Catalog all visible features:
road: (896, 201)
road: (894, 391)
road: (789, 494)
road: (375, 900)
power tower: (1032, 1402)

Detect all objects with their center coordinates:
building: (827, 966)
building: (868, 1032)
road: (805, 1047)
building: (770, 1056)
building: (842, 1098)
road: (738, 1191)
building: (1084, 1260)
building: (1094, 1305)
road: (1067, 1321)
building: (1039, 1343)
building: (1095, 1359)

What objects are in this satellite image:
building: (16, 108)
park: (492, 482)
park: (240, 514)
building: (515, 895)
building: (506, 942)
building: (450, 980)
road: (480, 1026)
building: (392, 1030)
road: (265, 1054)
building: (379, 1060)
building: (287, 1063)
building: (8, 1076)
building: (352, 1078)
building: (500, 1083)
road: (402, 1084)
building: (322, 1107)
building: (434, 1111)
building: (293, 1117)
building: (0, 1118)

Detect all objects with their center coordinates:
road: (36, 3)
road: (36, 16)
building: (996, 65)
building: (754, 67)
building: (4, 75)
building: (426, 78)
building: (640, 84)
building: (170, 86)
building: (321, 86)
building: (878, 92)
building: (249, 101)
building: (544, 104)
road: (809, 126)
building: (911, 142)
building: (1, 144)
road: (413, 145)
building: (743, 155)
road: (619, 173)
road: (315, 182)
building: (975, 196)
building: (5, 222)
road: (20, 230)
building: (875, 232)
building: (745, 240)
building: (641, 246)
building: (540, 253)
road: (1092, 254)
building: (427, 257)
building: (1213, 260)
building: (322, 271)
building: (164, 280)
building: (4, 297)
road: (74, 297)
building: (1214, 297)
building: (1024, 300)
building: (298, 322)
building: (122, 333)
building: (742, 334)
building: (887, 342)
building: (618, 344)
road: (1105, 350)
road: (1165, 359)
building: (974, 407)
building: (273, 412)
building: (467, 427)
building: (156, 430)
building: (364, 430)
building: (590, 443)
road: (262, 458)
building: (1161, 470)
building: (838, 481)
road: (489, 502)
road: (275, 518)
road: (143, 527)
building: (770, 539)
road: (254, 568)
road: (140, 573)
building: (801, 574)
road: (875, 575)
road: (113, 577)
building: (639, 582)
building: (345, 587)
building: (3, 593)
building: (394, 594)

◇ ◇ ◇ ◇

The data above is to be given again, with every line exact.

Catalog all visible features:
road: (896, 201)
road: (894, 391)
road: (789, 494)
road: (375, 900)
power tower: (1032, 1402)

Detect all objects with their center coordinates:
building: (827, 966)
building: (868, 1032)
road: (805, 1047)
building: (770, 1056)
building: (842, 1098)
road: (738, 1191)
building: (1084, 1260)
building: (1094, 1305)
road: (1067, 1321)
building: (1039, 1343)
building: (1095, 1359)

What objects are in this satellite image:
building: (16, 108)
park: (492, 482)
park: (240, 514)
building: (515, 895)
building: (506, 942)
building: (450, 980)
road: (480, 1026)
building: (392, 1030)
road: (265, 1054)
building: (379, 1060)
building: (287, 1063)
building: (8, 1076)
building: (352, 1078)
building: (500, 1083)
road: (402, 1084)
building: (322, 1107)
building: (434, 1111)
building: (293, 1117)
building: (0, 1118)

Detect all objects with their center coordinates:
road: (36, 3)
road: (36, 16)
building: (996, 65)
building: (754, 67)
building: (4, 75)
building: (426, 78)
building: (640, 84)
building: (170, 86)
building: (321, 86)
building: (878, 92)
building: (249, 101)
building: (544, 104)
road: (809, 126)
building: (911, 142)
building: (1, 144)
road: (413, 145)
building: (743, 155)
road: (619, 173)
road: (315, 182)
building: (975, 196)
building: (5, 222)
road: (20, 230)
building: (875, 232)
building: (745, 240)
building: (641, 246)
building: (540, 253)
road: (1092, 254)
building: (427, 257)
building: (1213, 260)
building: (322, 271)
building: (164, 280)
building: (4, 297)
road: (74, 297)
building: (1214, 297)
building: (1024, 300)
building: (298, 322)
building: (122, 333)
building: (742, 334)
building: (887, 342)
building: (618, 344)
road: (1105, 350)
road: (1165, 359)
building: (974, 407)
building: (273, 412)
building: (467, 427)
building: (156, 430)
building: (364, 430)
building: (590, 443)
road: (262, 458)
building: (1161, 470)
building: (838, 481)
road: (489, 502)
road: (275, 518)
road: (143, 527)
building: (770, 539)
road: (254, 568)
road: (140, 573)
building: (801, 574)
road: (875, 575)
road: (113, 577)
building: (639, 582)
building: (345, 587)
building: (3, 593)
building: (394, 594)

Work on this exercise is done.